## What you should do
Which of the lines below contain the string "NAND"? Pull each one out of the data.

=-=-=

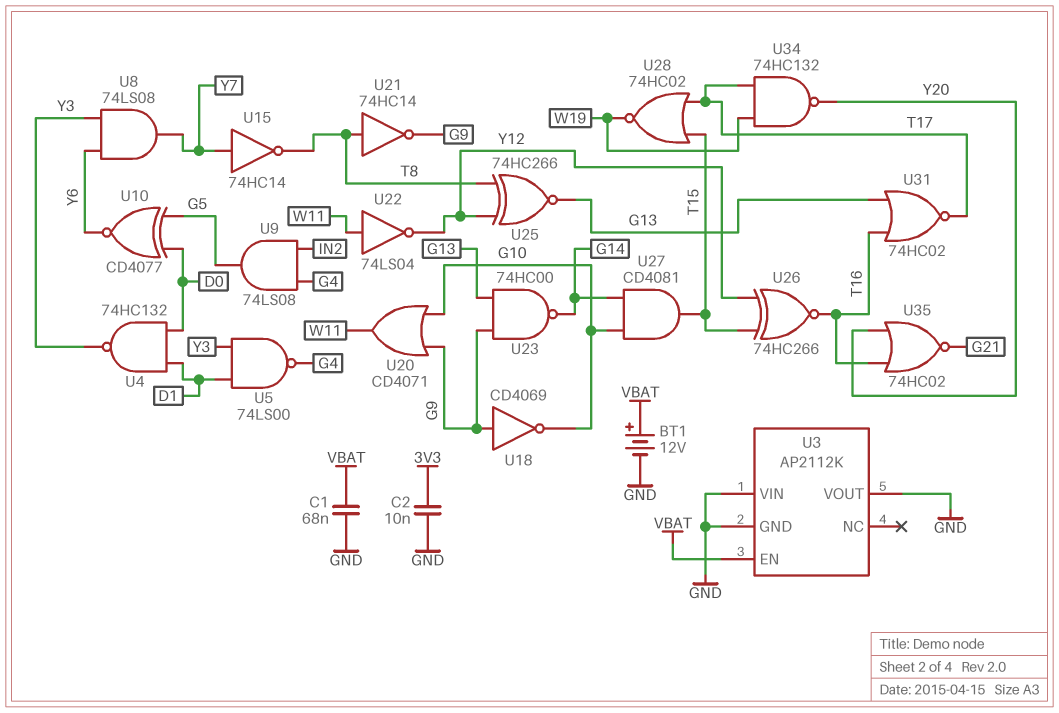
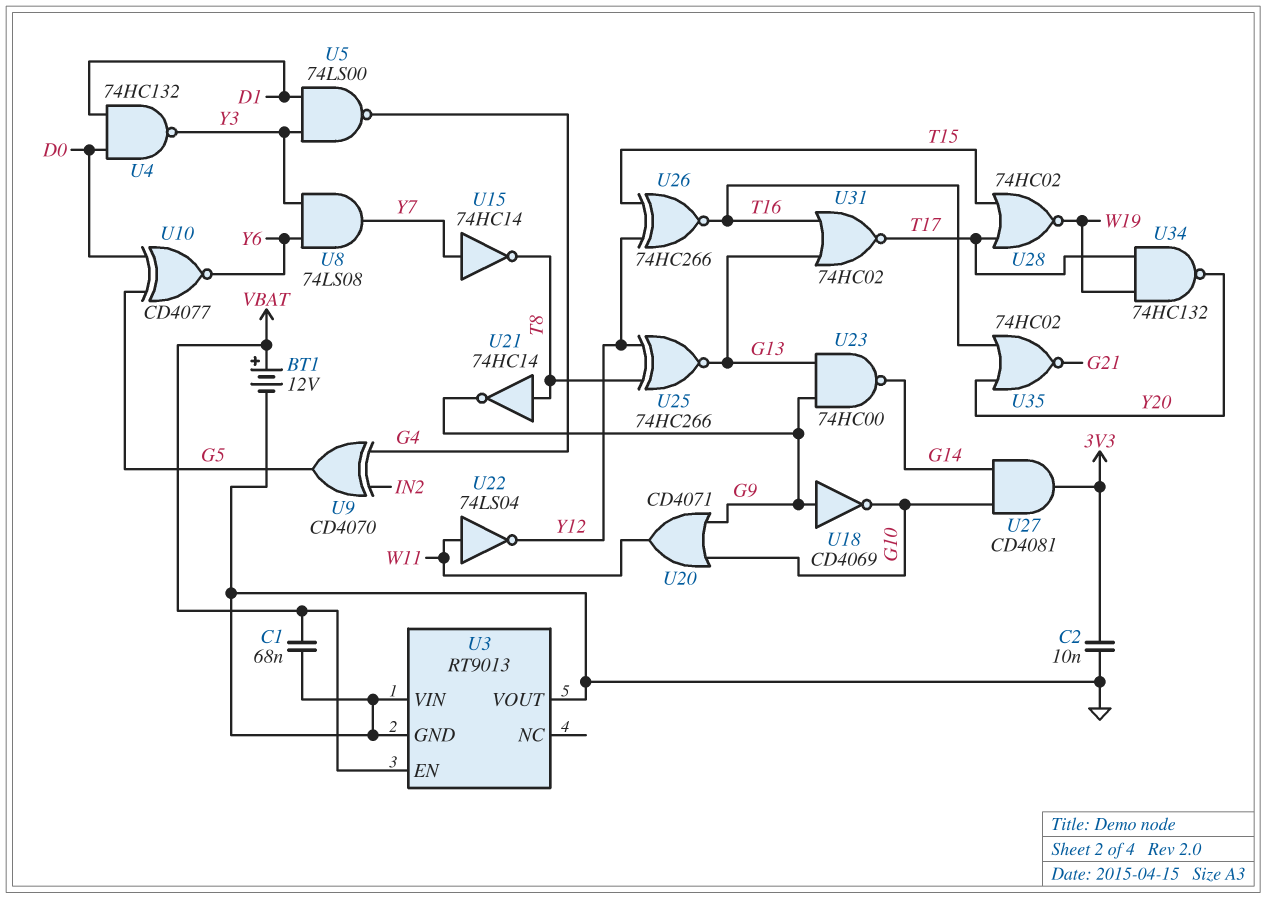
U3: AP2112K -> RT9013
U9: AND 74LS08 (in G4, in IN2, out G5) -> XOR CD4070 (in G4, in IN2, out G5)
U27: AND CD4081 (in G10, in G14, out T15) -> AND CD4081 (in G10, in G14, out 3V3)

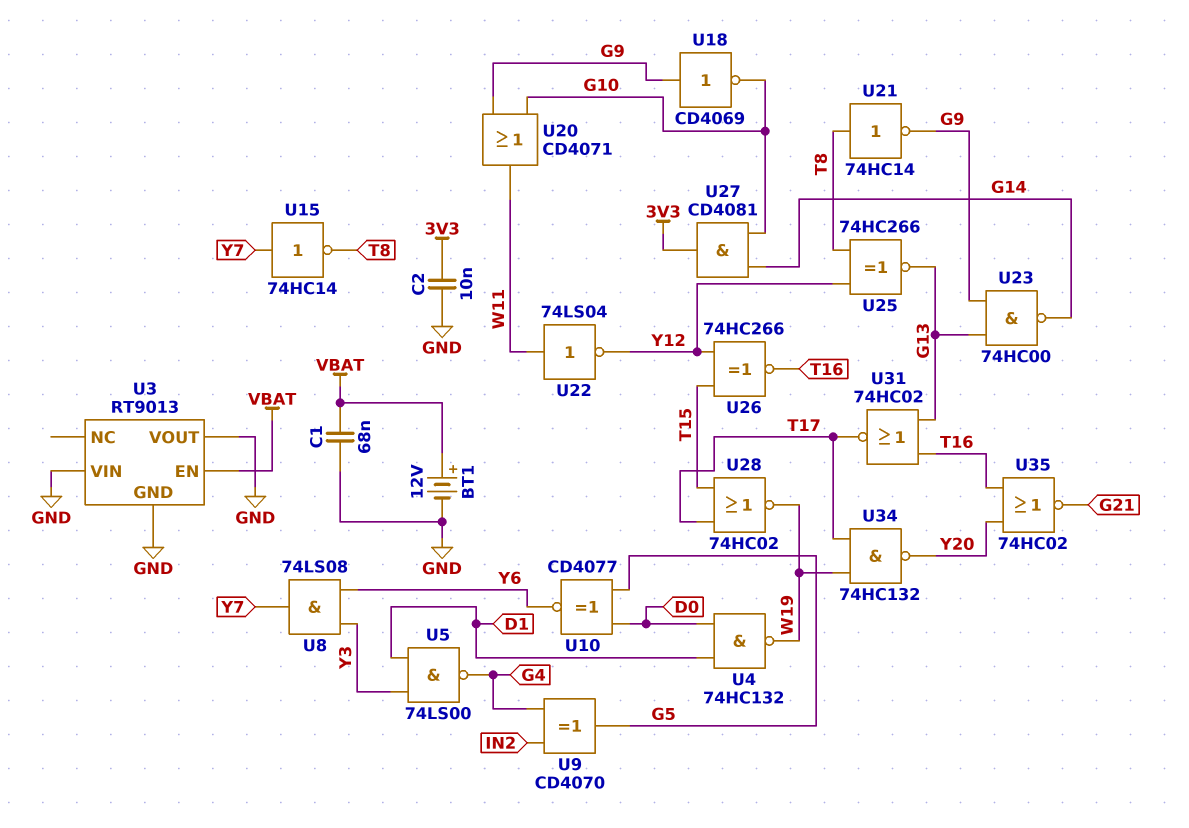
U4: NAND 74HC132 (in D0, in D1, out Y3) -> NAND 74HC132 (in D0, in D1, out W19)

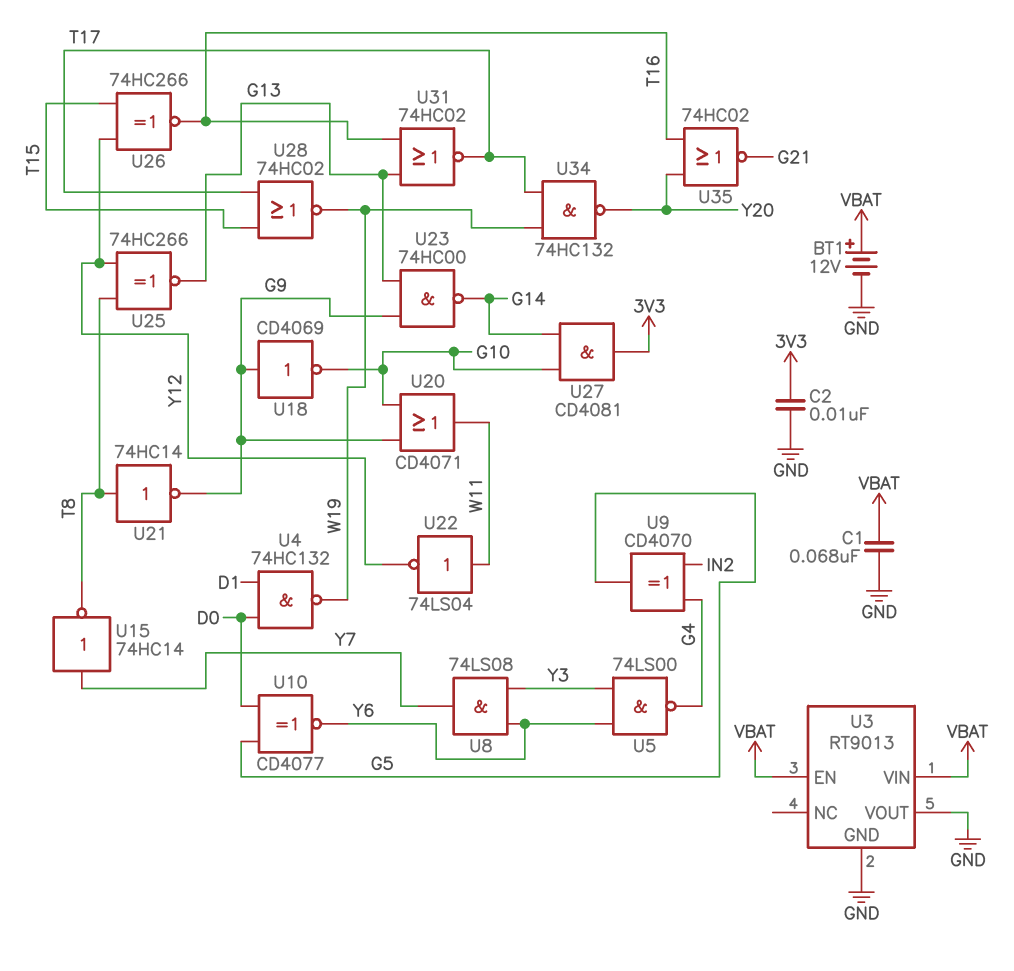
U3 pin VIN: GND -> VBAT
U5: NAND 74LS00 (in D1, in Y3, out G4) -> NAND 74LS00 (in Y3, in Y6, out G4)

=-=-=

## Exercise output
U4: NAND 74HC132 (in D0, in D1, out Y3) -> NAND 74HC132 (in D0, in D1, out W19)
U5: NAND 74LS00 (in D1, in Y3, out G4) -> NAND 74LS00 (in Y3, in Y6, out G4)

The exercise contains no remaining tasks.